-- Aim of the exercise --
Pull out and copy every line below that contains the string "instrumentName".

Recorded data
┌──

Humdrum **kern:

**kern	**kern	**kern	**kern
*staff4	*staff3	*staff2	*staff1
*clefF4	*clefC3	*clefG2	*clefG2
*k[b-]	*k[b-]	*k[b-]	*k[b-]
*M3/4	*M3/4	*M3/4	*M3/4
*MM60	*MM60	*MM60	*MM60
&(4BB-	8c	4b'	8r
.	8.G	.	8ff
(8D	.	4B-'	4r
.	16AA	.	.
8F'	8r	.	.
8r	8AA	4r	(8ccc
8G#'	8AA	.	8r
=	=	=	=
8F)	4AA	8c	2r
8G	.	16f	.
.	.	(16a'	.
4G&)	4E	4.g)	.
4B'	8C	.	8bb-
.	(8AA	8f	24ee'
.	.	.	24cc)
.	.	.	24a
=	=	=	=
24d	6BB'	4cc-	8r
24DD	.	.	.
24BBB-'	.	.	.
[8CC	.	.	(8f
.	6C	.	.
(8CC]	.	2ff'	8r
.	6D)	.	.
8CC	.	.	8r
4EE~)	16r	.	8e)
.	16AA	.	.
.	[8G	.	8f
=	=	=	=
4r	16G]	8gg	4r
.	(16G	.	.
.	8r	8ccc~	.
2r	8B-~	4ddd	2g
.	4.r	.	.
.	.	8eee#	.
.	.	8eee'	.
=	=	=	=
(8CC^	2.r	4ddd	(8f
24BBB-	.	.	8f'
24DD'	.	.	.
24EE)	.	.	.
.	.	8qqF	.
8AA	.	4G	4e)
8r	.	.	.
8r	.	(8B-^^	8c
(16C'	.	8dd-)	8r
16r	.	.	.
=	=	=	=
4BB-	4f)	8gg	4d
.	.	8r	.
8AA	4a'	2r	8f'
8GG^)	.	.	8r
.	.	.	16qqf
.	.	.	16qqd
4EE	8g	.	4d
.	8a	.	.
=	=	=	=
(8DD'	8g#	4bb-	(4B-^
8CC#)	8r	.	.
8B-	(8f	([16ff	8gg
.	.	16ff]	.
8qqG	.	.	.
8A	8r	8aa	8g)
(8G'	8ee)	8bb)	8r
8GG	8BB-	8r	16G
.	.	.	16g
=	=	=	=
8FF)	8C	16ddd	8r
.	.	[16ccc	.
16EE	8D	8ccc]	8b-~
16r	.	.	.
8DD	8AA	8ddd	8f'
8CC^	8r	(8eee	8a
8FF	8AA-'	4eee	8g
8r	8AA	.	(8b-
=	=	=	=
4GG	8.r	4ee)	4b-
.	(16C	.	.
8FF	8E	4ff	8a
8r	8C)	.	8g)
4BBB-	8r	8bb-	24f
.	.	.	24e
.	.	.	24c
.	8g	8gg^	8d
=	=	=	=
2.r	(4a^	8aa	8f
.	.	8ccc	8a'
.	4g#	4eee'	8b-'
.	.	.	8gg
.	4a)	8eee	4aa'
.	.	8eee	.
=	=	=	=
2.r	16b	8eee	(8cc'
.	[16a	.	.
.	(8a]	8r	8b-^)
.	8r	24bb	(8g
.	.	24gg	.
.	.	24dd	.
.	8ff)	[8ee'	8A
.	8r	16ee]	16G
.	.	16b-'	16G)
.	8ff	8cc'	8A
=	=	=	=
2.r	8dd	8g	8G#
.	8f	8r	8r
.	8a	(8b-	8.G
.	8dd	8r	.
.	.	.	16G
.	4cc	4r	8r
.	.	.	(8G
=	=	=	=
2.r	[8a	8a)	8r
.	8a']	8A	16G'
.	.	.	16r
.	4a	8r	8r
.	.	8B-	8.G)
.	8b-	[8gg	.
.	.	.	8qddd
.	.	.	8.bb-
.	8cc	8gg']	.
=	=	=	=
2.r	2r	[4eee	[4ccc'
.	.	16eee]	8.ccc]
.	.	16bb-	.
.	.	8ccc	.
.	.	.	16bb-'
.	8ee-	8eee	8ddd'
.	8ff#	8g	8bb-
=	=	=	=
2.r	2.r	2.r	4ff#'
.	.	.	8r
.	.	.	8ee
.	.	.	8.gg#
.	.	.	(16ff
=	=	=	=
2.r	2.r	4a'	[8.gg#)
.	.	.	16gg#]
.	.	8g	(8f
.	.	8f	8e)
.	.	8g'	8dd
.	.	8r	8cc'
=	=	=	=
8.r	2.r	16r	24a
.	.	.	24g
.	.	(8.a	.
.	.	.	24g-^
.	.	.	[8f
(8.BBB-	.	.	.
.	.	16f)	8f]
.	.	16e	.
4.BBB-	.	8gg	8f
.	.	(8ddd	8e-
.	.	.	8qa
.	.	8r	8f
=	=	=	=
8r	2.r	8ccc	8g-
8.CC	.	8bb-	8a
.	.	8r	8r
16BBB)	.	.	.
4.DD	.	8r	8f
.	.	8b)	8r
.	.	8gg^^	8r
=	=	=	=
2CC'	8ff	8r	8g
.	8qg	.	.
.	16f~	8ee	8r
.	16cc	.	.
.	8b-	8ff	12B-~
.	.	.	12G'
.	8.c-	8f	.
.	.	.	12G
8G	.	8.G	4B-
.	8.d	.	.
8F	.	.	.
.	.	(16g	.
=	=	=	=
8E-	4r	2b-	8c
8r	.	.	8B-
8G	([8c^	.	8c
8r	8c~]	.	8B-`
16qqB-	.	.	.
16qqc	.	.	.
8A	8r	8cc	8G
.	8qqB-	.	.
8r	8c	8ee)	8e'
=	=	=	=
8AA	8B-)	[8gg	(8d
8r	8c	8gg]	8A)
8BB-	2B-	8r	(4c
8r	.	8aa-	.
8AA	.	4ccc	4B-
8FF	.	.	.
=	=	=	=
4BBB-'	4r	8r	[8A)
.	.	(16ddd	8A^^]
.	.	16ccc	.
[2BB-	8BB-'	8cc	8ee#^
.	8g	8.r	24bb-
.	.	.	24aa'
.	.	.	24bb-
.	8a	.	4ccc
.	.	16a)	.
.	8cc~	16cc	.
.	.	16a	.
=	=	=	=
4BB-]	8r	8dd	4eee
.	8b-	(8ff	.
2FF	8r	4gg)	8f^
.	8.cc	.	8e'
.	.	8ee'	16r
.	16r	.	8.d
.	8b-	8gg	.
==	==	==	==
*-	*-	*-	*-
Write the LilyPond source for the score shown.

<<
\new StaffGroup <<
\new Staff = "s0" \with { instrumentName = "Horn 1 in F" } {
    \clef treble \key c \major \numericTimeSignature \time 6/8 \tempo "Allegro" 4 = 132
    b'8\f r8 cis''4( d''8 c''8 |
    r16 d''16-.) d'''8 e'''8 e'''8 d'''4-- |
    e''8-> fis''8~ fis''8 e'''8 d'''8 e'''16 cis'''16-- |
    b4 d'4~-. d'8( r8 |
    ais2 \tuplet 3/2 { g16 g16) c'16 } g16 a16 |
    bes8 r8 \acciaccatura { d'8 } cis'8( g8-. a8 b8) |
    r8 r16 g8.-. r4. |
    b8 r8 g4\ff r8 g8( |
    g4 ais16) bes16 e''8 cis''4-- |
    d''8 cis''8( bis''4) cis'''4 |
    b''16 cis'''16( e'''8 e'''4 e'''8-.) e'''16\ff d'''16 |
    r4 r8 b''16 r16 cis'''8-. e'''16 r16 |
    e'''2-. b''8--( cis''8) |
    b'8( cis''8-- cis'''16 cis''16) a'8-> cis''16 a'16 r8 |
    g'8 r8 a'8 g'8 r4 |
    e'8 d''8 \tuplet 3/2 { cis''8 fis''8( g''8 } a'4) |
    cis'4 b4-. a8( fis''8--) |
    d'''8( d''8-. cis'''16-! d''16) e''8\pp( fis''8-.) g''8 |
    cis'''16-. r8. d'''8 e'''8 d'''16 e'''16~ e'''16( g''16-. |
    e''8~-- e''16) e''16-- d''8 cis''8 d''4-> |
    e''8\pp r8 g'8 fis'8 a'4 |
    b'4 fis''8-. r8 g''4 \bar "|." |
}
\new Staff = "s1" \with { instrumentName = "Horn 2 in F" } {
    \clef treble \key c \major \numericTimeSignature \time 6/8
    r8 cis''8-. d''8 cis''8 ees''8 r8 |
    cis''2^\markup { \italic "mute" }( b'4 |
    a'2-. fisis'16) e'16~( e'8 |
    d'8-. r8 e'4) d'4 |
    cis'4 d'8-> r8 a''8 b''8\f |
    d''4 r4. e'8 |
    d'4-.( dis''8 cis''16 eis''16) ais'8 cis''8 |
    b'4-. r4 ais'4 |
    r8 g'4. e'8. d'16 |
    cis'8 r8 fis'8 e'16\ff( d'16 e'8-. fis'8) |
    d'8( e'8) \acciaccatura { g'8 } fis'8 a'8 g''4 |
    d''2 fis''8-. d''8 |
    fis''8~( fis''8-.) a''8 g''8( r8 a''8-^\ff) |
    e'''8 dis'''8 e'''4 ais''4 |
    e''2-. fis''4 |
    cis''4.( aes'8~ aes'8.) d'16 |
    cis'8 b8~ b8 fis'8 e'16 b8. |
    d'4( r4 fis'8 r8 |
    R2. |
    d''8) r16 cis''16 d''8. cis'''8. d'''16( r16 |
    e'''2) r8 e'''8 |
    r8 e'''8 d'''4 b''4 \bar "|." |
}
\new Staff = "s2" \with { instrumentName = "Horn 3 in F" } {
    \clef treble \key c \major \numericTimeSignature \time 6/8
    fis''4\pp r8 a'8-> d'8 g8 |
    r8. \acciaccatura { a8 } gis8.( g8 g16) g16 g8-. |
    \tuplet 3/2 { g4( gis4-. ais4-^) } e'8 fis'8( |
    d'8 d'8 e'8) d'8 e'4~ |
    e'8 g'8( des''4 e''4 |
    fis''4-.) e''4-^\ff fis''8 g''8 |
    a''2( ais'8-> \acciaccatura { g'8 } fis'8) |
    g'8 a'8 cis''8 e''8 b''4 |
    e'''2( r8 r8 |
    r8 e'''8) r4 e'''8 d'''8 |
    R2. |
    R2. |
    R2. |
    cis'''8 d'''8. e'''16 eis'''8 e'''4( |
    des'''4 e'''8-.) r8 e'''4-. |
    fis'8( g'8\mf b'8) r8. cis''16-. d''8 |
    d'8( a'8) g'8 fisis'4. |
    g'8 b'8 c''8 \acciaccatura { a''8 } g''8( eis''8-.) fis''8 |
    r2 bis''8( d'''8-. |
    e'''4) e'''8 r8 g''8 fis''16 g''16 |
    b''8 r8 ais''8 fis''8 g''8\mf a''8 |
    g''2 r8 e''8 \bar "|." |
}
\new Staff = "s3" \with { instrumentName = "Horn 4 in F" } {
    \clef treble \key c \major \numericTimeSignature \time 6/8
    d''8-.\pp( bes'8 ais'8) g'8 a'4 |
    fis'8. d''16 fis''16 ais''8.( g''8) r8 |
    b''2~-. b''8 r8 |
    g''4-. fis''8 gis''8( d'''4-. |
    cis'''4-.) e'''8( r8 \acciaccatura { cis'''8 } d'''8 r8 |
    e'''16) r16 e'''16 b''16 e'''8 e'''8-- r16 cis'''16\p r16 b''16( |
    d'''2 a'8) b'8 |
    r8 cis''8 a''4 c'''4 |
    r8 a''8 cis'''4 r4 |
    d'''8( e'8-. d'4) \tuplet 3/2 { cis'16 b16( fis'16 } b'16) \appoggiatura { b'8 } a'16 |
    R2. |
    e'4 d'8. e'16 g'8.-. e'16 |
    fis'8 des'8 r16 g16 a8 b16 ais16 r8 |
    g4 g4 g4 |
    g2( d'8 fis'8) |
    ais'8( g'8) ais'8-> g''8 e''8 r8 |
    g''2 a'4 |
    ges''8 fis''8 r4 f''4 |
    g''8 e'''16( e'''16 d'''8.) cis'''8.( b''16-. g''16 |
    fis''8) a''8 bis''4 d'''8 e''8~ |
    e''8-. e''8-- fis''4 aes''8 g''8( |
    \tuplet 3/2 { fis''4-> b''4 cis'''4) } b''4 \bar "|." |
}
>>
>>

└──

-- Solved exercise --
\new Staff = "s0" \with { instrumentName = "Horn 1 in F" } {
\new Staff = "s1" \with { instrumentName = "Horn 2 in F" } {
\new Staff = "s2" \with { instrumentName = "Horn 3 in F" } {
\new Staff = "s3" \with { instrumentName = "Horn 4 in F" } {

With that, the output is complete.